What you need to do >> Quote exactly the lines from the one with "SD2 pin MOSI: D12 -> D11" to the end of the data, both included; omit the pictures.

(Entries taken from a collection)

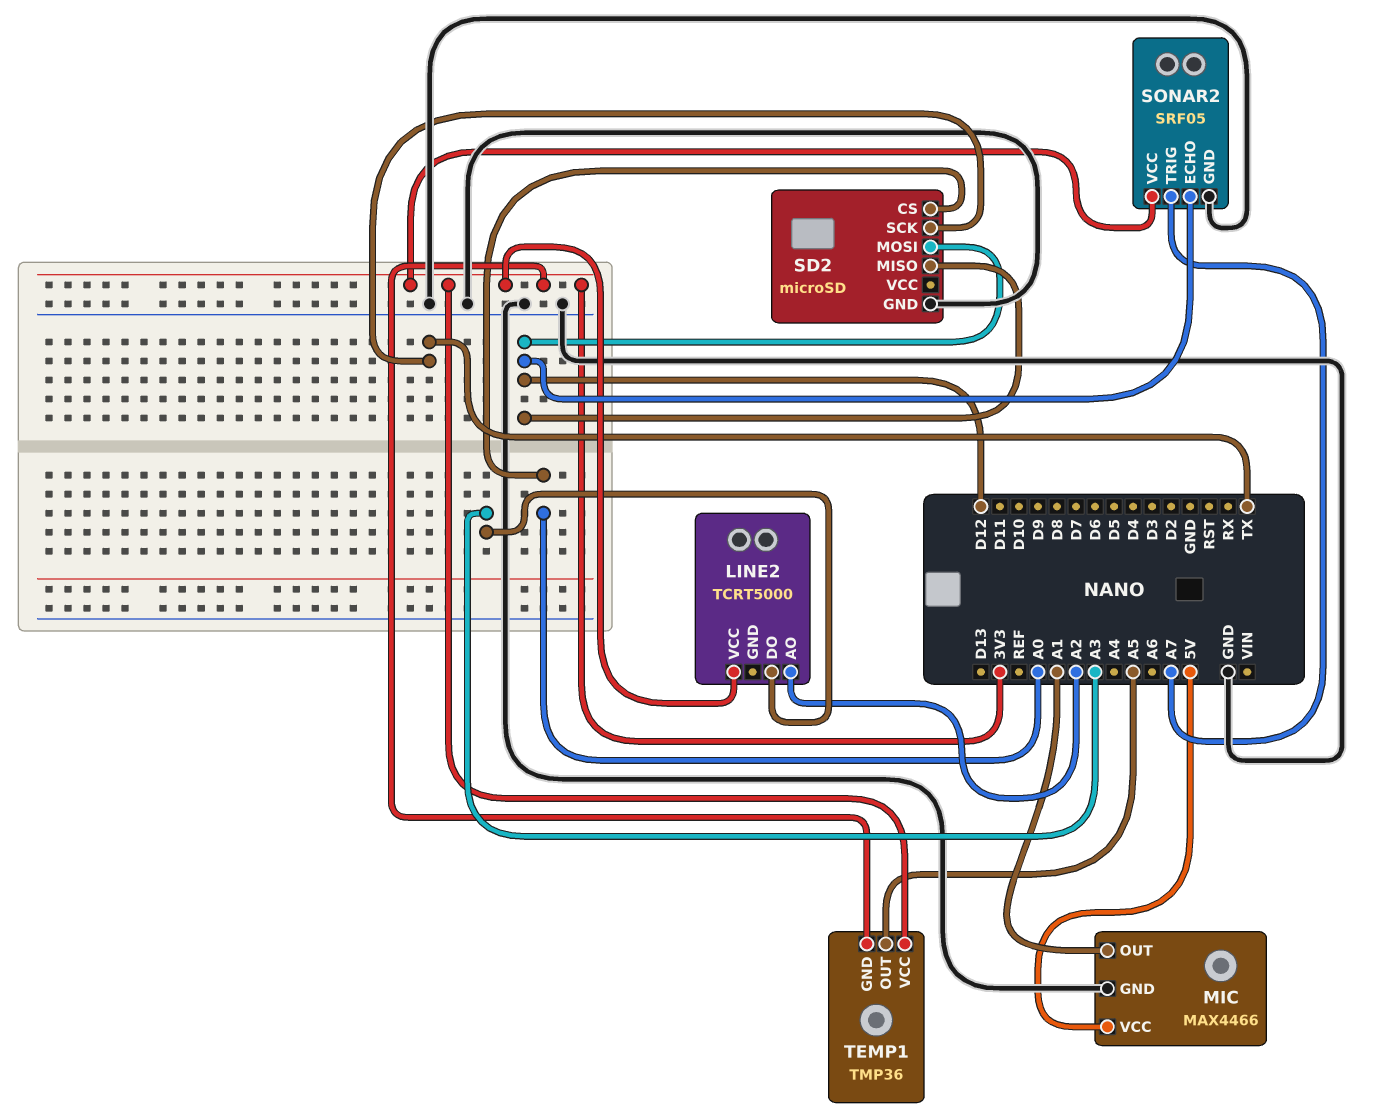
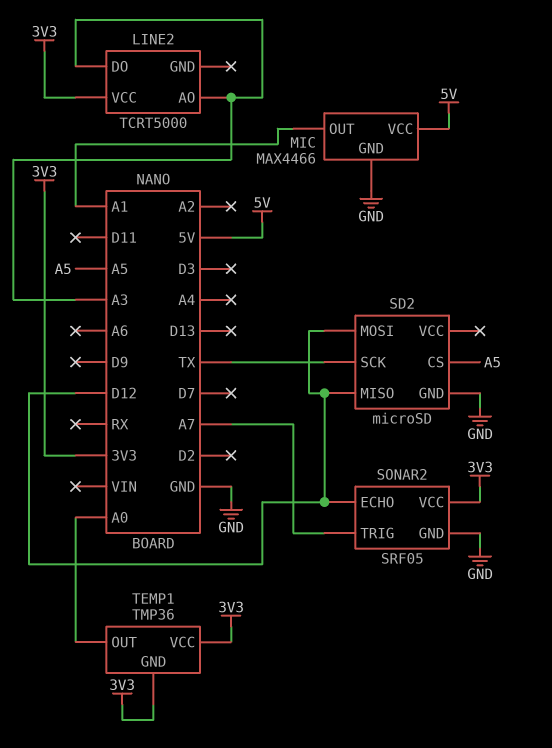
LINE2 pin AO: A2 -> A3
SD2 pin CS: A0 -> A5
TEMP1 pin OUT: A5 -> A0

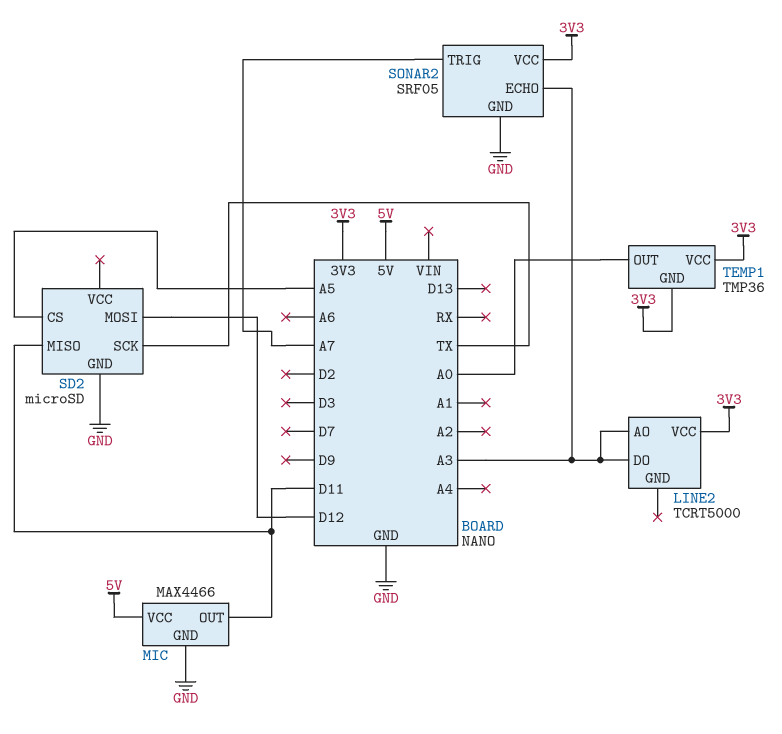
MIC pin OUT: A1 -> D11
SD2 pin MISO: D12 -> D11
SONAR2 pin ECHO: D12 -> A3

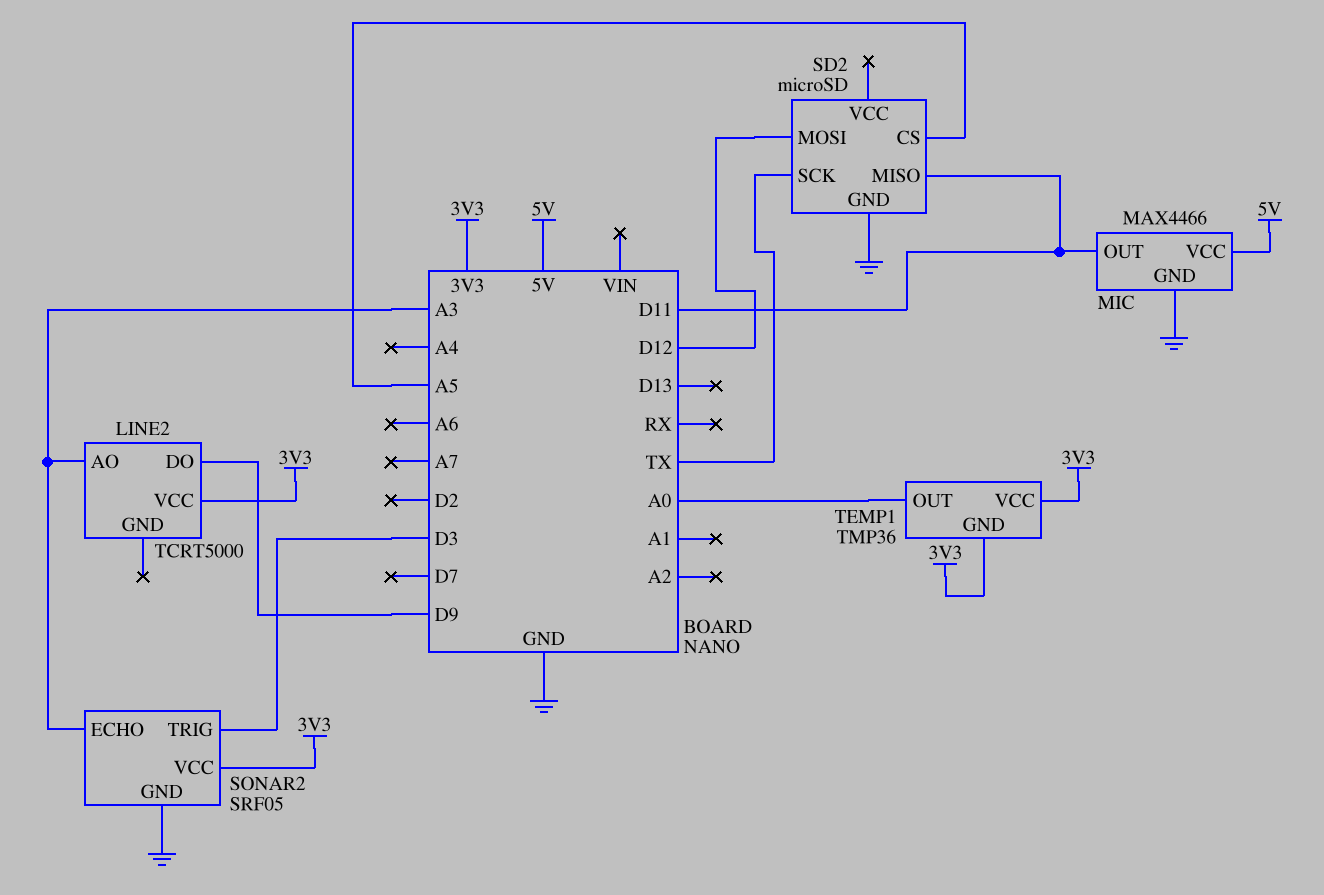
LINE2 pin DO: A3 -> D9
SONAR2 pin TRIG: A7 -> D3

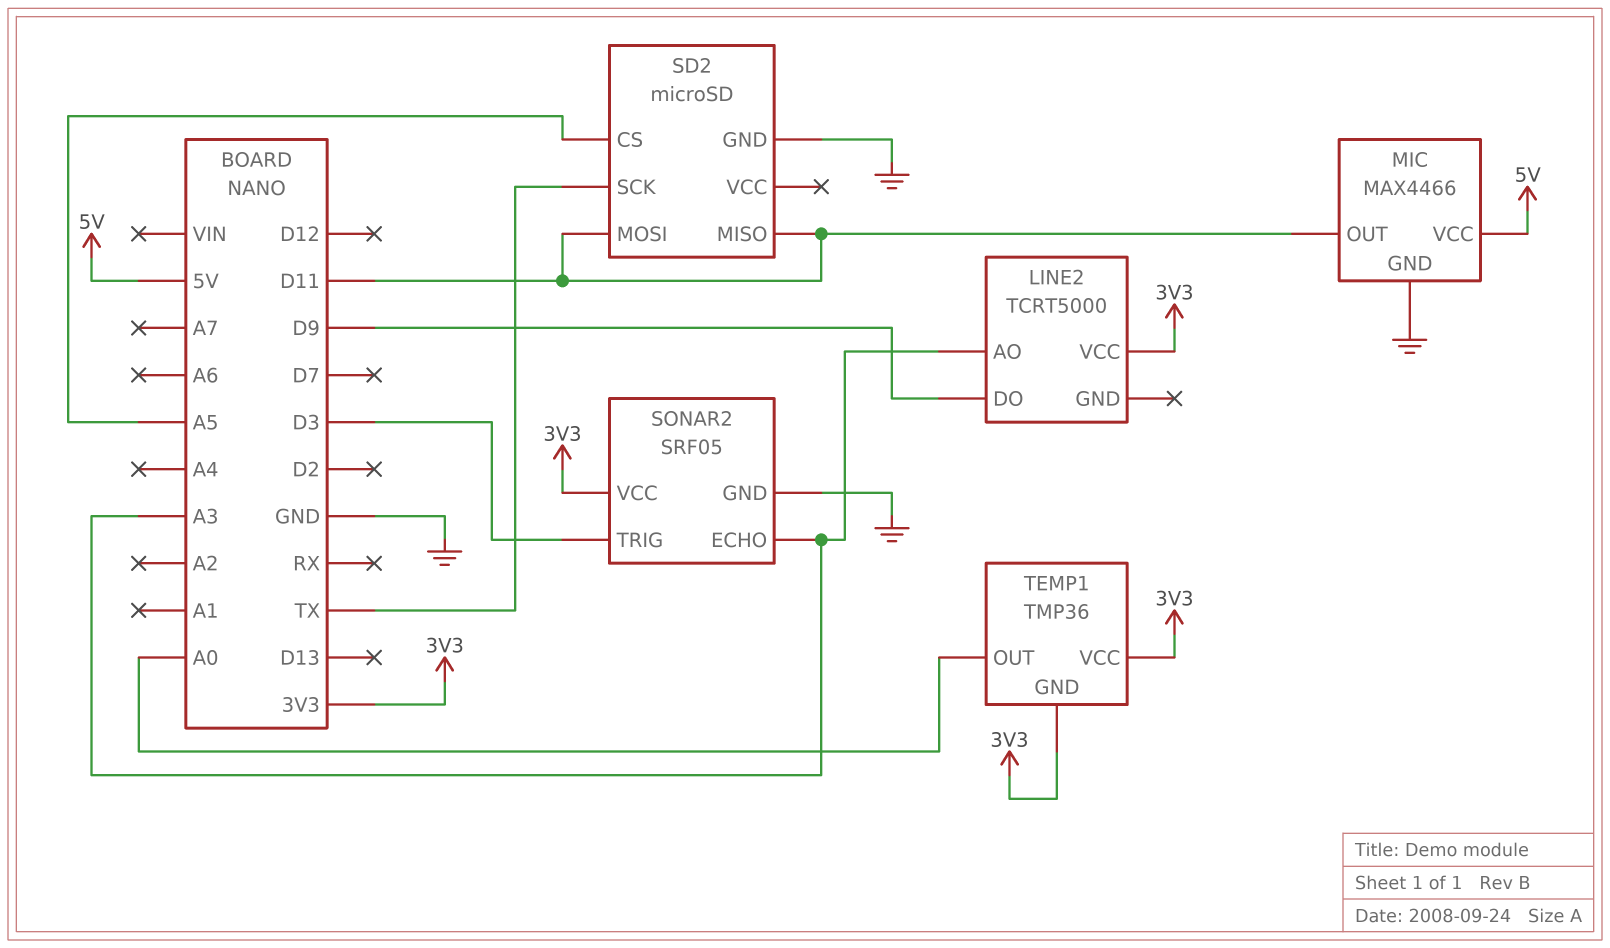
SD2 pin MOSI: D12 -> D11

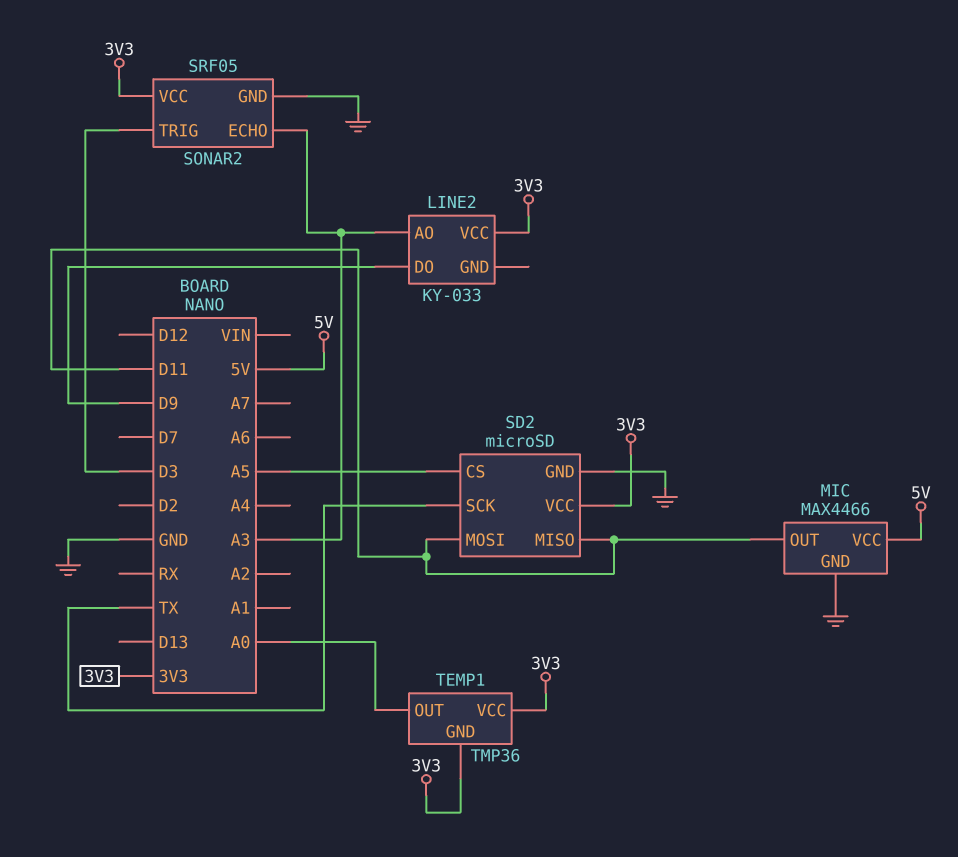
LINE2: TCRT5000 -> KY-033
SD2 pin VCC: none -> 3V3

Written response >>
SD2 pin MOSI: D12 -> D11

LINE2: TCRT5000 -> KY-033
SD2 pin VCC: none -> 3V3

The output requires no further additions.